§ Exercise prompt: Line count for "blue": tally the lines of the records below that contain it, and give only that number.

§ Exercise data:
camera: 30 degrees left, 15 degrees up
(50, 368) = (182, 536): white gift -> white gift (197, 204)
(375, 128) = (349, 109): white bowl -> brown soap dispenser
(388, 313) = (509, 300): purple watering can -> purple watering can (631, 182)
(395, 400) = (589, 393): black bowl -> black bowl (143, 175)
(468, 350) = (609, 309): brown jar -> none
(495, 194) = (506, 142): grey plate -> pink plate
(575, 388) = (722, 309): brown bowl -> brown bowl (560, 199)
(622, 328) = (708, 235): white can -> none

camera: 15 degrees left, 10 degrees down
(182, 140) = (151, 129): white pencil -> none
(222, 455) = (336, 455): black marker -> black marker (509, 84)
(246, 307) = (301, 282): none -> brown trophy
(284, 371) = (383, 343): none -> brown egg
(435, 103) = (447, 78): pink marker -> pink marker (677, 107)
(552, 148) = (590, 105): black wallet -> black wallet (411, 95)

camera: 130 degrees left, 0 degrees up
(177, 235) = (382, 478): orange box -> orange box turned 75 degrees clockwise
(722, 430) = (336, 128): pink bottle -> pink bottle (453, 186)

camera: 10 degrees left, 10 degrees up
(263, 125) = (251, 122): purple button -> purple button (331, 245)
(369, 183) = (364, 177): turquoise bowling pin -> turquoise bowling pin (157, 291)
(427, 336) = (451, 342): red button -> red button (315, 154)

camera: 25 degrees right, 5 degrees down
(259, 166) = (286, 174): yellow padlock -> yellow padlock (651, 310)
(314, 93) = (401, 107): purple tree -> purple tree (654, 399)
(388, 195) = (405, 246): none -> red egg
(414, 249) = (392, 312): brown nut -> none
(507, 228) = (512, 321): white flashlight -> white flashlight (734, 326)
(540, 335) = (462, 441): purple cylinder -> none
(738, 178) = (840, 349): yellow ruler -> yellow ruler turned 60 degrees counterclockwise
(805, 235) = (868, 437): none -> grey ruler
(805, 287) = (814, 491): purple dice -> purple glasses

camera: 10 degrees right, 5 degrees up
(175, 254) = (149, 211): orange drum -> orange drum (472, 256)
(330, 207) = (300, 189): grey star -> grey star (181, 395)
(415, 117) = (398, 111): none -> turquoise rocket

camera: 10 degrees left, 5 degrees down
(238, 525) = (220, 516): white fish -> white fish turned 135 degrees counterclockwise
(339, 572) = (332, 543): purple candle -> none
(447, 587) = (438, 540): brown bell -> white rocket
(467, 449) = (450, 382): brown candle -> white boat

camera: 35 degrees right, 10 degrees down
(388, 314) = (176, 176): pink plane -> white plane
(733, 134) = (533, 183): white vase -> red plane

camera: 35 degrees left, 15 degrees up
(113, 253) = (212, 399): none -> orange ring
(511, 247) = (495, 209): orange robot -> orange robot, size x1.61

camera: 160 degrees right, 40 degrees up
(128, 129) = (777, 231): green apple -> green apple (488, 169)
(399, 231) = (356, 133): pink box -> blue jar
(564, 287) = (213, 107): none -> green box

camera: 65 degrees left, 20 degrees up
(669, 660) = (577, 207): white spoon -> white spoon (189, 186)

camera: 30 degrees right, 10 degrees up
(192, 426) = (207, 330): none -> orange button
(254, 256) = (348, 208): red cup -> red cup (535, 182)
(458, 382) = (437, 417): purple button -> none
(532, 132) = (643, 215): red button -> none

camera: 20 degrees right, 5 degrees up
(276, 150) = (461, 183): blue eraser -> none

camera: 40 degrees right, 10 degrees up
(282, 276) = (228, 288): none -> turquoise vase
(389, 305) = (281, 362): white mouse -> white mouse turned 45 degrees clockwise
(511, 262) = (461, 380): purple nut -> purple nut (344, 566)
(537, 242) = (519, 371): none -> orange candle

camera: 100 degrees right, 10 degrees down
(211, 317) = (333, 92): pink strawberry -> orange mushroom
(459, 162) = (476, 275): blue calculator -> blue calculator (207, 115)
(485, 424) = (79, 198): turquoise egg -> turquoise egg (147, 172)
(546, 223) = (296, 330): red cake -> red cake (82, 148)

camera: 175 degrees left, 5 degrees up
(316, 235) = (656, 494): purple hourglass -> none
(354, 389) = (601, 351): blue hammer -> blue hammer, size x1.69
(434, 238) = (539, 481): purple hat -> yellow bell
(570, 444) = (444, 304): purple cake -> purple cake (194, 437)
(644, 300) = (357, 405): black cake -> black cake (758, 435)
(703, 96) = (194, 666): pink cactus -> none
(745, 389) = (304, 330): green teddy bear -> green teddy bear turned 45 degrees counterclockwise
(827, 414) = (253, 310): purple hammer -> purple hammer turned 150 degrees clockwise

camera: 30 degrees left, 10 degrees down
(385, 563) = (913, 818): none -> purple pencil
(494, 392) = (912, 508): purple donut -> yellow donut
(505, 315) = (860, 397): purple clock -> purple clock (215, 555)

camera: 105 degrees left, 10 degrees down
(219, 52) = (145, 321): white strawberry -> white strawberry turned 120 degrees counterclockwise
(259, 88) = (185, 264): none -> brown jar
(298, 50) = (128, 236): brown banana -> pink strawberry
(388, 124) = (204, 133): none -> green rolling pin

§ Solution to the problem: 4